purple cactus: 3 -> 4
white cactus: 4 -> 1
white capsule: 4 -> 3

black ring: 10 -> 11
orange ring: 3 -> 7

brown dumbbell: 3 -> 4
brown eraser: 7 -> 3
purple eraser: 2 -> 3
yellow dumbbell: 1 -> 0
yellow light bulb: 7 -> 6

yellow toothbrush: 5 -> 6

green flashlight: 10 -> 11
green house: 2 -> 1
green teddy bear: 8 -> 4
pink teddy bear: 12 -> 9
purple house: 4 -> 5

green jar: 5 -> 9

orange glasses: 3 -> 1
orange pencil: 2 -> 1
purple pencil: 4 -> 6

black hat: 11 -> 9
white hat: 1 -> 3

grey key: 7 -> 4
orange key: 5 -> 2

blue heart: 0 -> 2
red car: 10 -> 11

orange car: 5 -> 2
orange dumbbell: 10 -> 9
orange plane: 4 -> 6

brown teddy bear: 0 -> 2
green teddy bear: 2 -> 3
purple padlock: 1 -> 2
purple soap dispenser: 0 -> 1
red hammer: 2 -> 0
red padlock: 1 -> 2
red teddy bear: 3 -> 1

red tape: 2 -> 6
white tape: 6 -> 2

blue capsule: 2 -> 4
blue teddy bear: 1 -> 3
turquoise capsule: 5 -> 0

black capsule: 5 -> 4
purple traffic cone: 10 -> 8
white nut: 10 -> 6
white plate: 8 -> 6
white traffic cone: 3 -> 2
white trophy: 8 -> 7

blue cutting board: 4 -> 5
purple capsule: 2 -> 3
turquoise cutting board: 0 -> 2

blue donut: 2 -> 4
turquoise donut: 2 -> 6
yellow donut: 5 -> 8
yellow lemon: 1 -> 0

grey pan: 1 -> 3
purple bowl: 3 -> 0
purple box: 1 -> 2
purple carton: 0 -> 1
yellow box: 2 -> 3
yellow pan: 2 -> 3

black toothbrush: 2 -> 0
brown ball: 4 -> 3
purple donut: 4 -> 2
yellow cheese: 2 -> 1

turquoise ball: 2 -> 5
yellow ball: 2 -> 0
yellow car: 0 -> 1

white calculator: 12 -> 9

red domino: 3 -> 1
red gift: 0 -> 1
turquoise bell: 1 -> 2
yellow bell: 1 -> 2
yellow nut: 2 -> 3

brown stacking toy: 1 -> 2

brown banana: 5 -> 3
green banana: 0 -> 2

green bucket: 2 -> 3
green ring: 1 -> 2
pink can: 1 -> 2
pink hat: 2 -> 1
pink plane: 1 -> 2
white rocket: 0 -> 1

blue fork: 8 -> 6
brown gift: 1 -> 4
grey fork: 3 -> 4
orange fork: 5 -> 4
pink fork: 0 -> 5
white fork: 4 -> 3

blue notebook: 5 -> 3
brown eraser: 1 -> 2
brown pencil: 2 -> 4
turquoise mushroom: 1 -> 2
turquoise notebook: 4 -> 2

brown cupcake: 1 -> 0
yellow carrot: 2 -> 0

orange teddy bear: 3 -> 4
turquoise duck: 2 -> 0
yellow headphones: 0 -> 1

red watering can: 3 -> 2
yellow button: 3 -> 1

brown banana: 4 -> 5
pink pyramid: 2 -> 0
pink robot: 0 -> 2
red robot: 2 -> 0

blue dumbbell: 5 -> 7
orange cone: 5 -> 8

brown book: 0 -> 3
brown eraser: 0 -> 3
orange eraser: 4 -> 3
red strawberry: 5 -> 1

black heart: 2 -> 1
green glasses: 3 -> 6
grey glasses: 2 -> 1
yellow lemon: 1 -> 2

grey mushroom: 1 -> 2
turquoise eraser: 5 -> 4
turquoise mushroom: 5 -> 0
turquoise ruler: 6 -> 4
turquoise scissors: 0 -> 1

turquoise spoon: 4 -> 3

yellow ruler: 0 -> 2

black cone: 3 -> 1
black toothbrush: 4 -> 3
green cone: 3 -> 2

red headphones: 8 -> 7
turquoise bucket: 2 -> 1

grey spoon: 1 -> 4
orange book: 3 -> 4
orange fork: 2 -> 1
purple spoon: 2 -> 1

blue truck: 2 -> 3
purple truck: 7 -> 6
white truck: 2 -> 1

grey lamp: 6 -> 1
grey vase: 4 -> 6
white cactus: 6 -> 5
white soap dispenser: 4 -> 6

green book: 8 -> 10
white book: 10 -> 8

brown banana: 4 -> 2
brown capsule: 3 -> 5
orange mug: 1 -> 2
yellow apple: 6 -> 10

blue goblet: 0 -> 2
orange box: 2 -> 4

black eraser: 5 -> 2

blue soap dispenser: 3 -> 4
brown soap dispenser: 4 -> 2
━━━━━━━━━━━━━━━━━━━━━━━━━━━━━━
▸ **PROBLEM STATEMENT**: Find "pink fork: 0 -> 5" in the entries above and copy that whole line exactly, then each line after it through the line that contains "red watering can: 3 -> 2".

▸ **SOLVED PROBLEM**:
pink fork: 0 -> 5
white fork: 4 -> 3

blue notebook: 5 -> 3
brown eraser: 1 -> 2
brown pencil: 2 -> 4
turquoise mushroom: 1 -> 2
turquoise notebook: 4 -> 2

brown cupcake: 1 -> 0
yellow carrot: 2 -> 0

orange teddy bear: 3 -> 4
turquoise duck: 2 -> 0
yellow headphones: 0 -> 1

red watering can: 3 -> 2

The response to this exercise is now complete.